Given the records below, would you repeat exactly the lines that begin at the one containing "(403, 149) = (310, 170): black" and end at the one containing "camera: 95 degrees left, 20 degrees down", inclusive?

(DATA TO USE)

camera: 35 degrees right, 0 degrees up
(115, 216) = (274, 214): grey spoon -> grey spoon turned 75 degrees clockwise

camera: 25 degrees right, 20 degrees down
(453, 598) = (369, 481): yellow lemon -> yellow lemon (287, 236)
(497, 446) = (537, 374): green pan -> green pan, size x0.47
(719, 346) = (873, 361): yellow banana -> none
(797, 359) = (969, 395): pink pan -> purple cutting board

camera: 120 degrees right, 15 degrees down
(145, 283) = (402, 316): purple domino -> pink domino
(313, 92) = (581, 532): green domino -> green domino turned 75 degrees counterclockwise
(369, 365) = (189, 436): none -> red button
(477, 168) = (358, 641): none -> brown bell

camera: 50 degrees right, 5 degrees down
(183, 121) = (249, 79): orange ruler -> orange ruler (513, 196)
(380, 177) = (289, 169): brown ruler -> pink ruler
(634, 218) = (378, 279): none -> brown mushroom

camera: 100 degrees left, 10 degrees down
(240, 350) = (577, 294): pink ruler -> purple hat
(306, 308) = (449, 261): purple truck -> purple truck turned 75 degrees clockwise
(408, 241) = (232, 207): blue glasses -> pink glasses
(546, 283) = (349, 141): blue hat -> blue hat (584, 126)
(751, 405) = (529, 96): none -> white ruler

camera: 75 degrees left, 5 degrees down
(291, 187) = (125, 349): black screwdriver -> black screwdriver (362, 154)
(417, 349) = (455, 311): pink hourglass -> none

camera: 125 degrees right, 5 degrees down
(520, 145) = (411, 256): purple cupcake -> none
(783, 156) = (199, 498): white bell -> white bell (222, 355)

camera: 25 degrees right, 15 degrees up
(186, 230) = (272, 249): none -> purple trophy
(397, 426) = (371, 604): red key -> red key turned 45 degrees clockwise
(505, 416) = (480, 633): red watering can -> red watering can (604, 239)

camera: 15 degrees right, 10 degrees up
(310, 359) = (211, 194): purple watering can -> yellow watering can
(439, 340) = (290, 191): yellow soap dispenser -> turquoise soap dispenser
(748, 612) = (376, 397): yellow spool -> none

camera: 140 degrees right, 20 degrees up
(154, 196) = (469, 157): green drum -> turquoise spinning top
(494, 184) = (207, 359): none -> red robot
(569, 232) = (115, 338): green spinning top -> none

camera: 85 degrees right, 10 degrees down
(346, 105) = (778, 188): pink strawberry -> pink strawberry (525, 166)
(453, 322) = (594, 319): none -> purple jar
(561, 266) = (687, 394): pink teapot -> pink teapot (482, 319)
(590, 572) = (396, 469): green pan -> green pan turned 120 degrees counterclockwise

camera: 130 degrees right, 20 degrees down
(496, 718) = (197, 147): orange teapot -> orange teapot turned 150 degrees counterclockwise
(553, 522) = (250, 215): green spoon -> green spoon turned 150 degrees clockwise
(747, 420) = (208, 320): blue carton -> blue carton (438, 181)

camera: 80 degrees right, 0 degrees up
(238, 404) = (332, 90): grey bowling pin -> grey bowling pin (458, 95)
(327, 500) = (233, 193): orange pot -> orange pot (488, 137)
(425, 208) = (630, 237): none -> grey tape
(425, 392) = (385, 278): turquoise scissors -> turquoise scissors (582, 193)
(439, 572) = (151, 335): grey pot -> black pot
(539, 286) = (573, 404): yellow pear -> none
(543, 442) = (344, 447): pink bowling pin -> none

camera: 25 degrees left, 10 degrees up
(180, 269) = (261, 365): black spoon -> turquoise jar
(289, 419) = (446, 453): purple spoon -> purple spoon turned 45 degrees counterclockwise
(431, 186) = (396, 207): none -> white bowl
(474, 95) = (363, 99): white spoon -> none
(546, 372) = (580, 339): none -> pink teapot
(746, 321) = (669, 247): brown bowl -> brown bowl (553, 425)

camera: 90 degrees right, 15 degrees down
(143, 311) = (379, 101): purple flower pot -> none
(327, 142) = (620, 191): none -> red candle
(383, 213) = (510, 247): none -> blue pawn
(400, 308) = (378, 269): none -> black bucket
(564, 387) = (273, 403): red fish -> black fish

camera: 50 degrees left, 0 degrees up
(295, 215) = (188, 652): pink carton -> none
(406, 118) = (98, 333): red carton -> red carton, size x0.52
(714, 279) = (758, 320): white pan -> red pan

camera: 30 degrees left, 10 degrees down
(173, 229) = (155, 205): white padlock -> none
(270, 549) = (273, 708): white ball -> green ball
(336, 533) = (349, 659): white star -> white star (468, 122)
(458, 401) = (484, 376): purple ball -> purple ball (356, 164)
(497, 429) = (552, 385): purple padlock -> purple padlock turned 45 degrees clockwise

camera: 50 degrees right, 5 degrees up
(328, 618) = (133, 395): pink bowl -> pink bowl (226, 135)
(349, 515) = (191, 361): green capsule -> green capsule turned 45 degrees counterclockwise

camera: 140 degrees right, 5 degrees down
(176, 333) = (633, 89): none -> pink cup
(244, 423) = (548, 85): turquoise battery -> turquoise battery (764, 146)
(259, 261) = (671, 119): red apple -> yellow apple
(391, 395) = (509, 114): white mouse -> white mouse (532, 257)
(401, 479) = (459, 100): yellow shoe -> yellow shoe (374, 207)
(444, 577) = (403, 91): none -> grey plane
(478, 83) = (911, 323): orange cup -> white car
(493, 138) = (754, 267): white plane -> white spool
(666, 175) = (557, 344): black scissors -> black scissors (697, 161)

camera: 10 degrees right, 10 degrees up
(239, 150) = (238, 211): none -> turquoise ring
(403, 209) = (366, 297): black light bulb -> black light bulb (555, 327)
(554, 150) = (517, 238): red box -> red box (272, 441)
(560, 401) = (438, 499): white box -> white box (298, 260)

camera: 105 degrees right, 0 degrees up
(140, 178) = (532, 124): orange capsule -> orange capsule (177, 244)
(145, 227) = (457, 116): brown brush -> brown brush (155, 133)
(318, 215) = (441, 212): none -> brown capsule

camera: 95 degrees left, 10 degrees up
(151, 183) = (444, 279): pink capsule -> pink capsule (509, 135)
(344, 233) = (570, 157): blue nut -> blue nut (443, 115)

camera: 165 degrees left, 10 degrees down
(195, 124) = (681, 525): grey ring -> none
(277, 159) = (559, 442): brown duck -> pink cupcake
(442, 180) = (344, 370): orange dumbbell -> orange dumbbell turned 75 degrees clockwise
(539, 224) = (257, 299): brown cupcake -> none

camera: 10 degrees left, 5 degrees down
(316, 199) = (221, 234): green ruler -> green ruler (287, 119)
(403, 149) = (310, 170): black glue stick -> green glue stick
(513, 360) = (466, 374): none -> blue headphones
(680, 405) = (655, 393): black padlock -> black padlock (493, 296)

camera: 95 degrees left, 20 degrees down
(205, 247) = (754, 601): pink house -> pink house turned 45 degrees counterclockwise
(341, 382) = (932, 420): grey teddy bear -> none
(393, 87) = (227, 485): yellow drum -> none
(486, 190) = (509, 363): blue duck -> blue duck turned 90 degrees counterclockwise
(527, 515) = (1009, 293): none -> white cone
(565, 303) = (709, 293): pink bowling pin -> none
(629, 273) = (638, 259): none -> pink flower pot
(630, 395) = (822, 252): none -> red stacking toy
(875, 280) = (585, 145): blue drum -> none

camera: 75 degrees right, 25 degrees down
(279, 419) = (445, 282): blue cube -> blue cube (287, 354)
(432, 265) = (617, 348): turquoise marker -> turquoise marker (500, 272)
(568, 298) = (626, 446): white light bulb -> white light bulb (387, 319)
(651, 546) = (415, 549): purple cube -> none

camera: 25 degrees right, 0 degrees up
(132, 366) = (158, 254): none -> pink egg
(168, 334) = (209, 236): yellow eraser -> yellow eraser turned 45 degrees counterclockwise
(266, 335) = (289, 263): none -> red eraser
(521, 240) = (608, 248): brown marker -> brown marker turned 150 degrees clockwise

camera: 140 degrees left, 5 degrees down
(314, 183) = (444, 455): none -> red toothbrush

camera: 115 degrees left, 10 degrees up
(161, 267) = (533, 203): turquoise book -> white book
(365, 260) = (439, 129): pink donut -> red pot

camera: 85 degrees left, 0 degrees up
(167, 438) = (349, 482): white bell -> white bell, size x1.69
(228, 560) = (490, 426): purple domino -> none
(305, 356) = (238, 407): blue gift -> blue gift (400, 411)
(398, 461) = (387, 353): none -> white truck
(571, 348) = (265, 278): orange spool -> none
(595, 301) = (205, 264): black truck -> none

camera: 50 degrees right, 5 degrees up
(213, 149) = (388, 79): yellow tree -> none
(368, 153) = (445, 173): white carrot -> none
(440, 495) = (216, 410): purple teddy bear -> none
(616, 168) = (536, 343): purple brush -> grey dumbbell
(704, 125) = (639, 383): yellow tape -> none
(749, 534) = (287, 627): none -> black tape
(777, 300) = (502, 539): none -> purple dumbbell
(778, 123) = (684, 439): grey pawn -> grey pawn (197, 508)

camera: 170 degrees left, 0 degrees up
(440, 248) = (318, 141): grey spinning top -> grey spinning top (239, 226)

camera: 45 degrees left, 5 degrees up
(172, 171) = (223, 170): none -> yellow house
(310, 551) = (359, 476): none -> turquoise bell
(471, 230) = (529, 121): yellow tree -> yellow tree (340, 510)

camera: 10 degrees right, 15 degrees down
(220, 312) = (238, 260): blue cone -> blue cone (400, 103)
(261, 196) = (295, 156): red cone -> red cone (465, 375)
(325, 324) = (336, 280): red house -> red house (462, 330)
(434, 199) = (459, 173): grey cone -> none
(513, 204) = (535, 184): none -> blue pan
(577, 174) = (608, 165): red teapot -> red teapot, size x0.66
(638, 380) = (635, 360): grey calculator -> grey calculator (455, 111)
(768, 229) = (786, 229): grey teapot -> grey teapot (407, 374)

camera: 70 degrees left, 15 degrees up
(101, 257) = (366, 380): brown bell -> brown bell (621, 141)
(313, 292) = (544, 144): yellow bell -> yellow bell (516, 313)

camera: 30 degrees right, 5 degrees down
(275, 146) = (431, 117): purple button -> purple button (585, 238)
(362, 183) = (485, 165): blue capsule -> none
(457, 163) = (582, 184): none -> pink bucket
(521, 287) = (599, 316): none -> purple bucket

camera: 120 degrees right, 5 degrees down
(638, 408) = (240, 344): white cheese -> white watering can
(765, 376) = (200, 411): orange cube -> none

(End DATA TO USE)

# ANSWER BOX
(403, 149) = (310, 170): black glue stick -> green glue stick
(513, 360) = (466, 374): none -> blue headphones
(680, 405) = (655, 393): black padlock -> black padlock (493, 296)

camera: 95 degrees left, 20 degrees down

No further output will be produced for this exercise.